[Provided data]

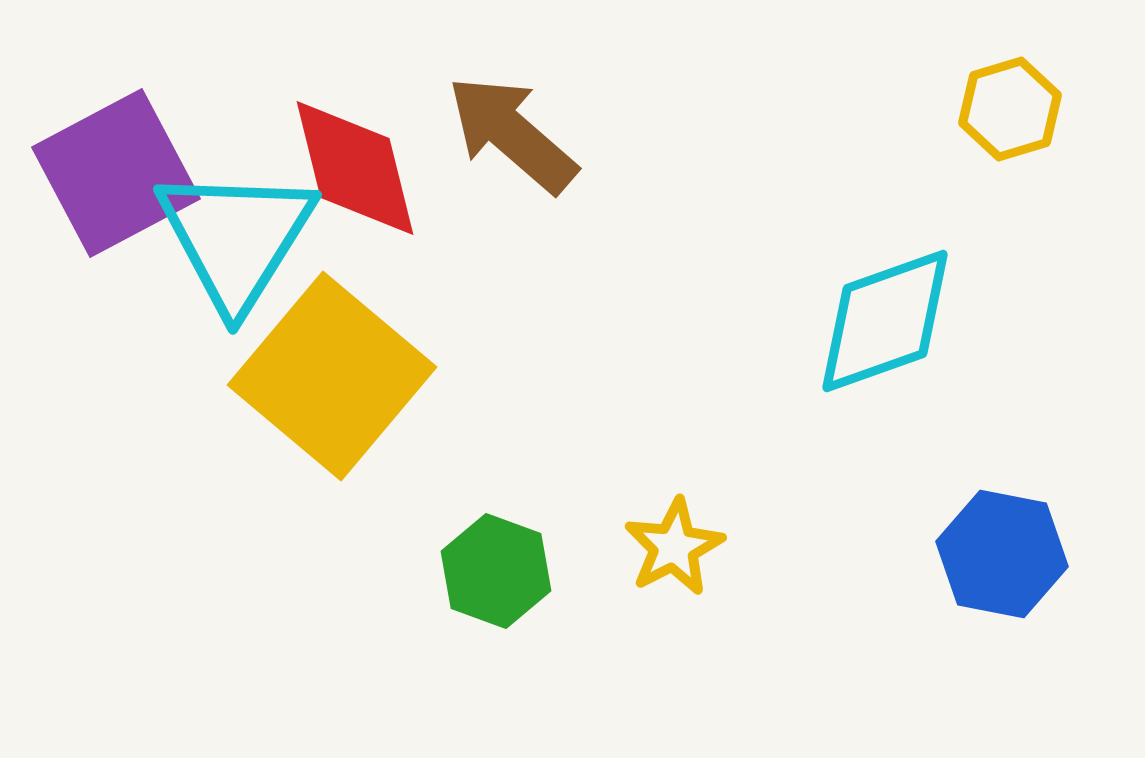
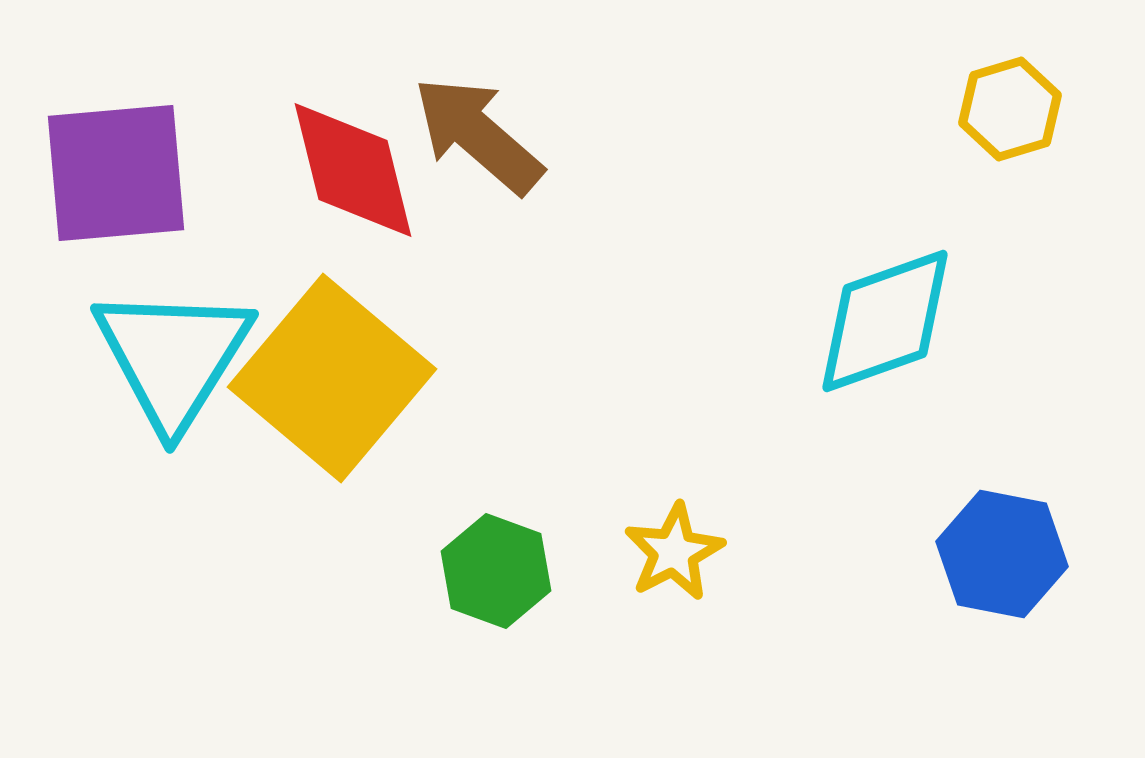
brown arrow: moved 34 px left, 1 px down
red diamond: moved 2 px left, 2 px down
purple square: rotated 23 degrees clockwise
cyan triangle: moved 63 px left, 119 px down
yellow square: moved 2 px down
yellow star: moved 5 px down
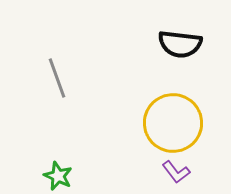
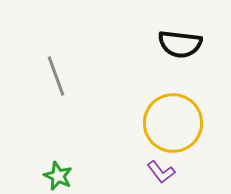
gray line: moved 1 px left, 2 px up
purple L-shape: moved 15 px left
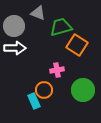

[/Provided data]

__Goal of the exercise__.
In the entries above, count each line holding the word "yellow" and give that count alone.

__Output of the exercise__.
2